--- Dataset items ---
....
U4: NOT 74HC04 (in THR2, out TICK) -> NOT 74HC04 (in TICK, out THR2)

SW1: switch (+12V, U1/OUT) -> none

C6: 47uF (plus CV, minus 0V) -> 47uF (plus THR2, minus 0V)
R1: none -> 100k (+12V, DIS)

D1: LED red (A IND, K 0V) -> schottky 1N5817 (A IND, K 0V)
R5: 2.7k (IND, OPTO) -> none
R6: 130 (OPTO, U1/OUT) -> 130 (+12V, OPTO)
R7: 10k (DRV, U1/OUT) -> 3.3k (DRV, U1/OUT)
....
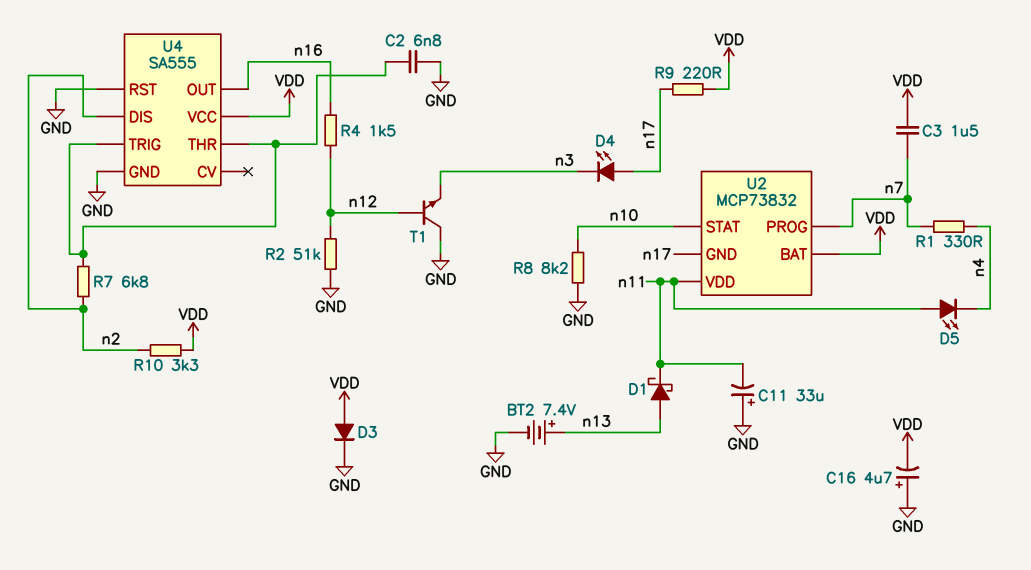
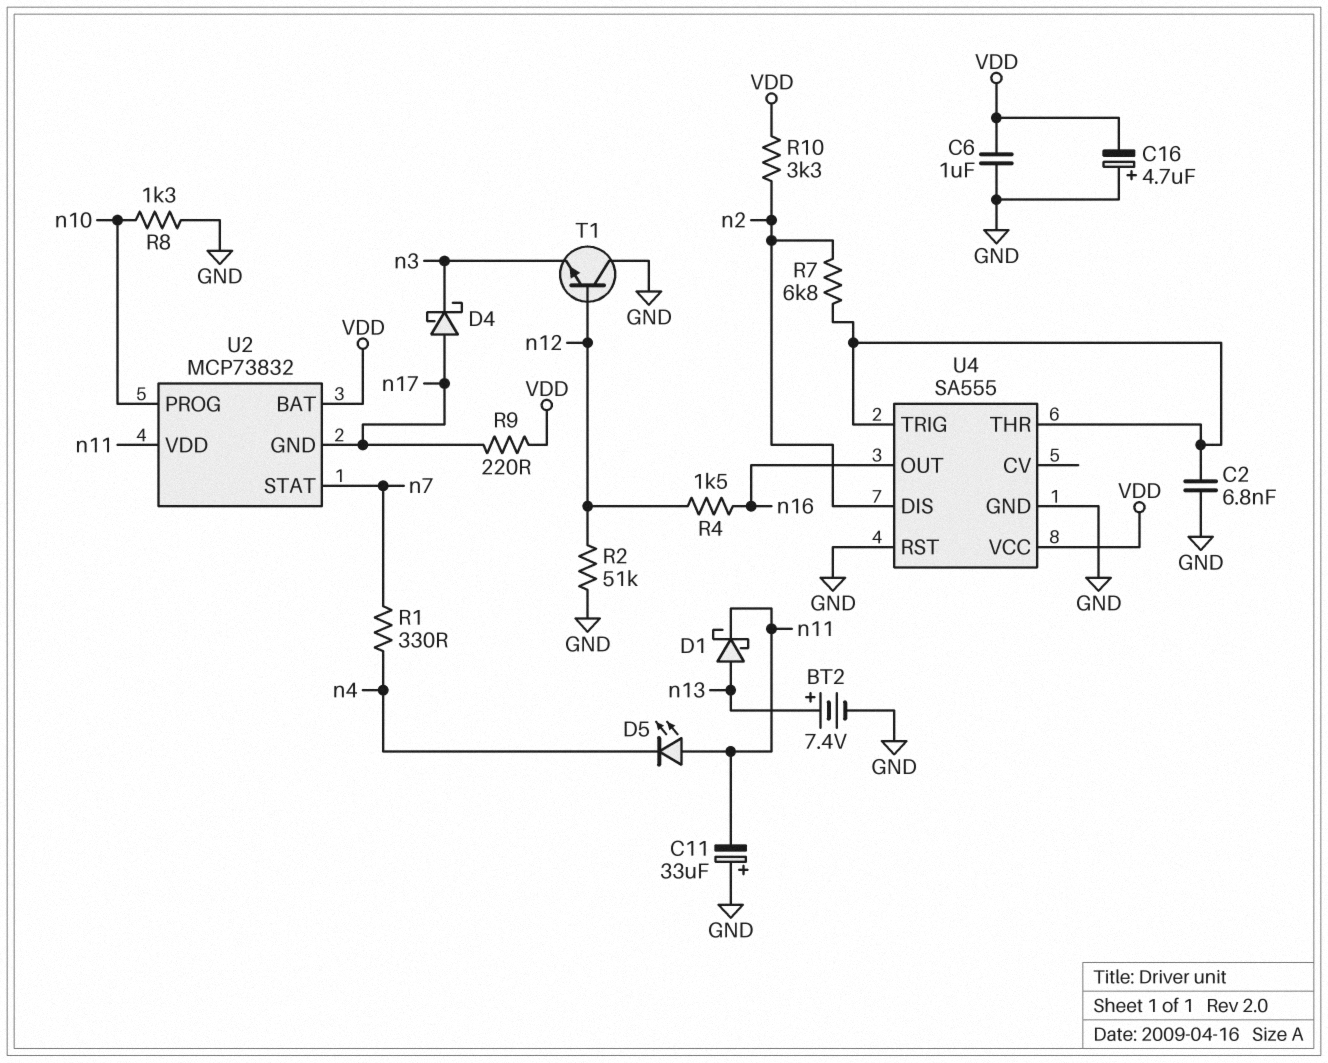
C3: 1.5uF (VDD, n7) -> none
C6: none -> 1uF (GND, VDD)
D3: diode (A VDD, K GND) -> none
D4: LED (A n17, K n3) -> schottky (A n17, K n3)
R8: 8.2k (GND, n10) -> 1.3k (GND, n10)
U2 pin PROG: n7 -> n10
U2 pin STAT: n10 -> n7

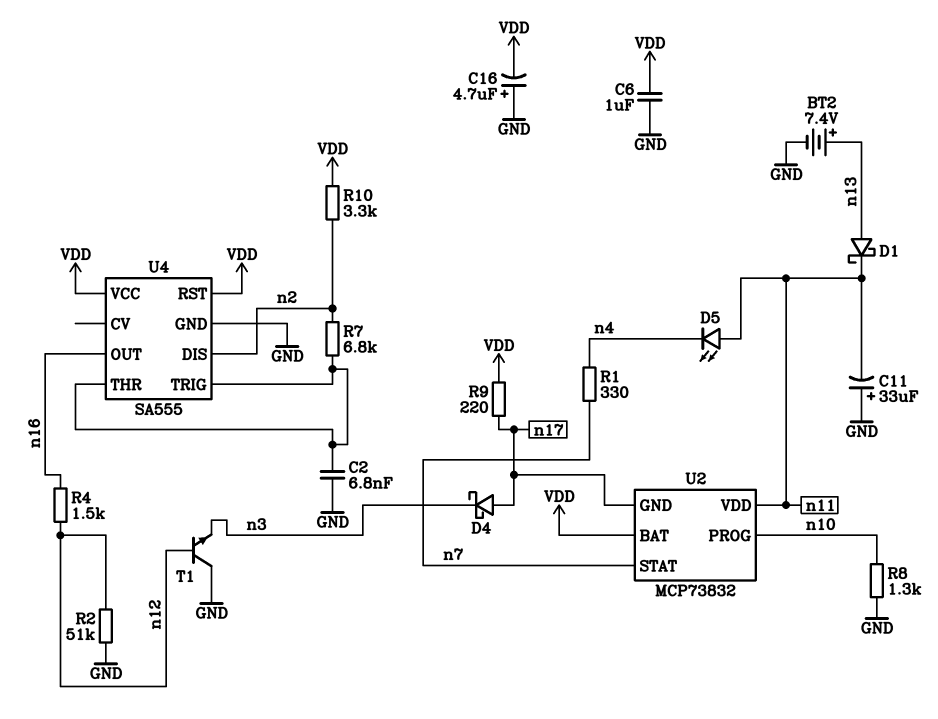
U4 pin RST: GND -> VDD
....
--- Work item ---
Nothing but the lines above from the one containing "U4: NOT 74HC04" through the one containing "R5: 2.7k (IND, OPTO) -> none" should appear in the answer, each repeated exactly.

--- Reply to the task ---
U4: NOT 74HC04 (in THR2, out TICK) -> NOT 74HC04 (in TICK, out THR2)

SW1: switch (+12V, U1/OUT) -> none

C6: 47uF (plus CV, minus 0V) -> 47uF (plus THR2, minus 0V)
R1: none -> 100k (+12V, DIS)

D1: LED red (A IND, K 0V) -> schottky 1N5817 (A IND, K 0V)
R5: 2.7k (IND, OPTO) -> none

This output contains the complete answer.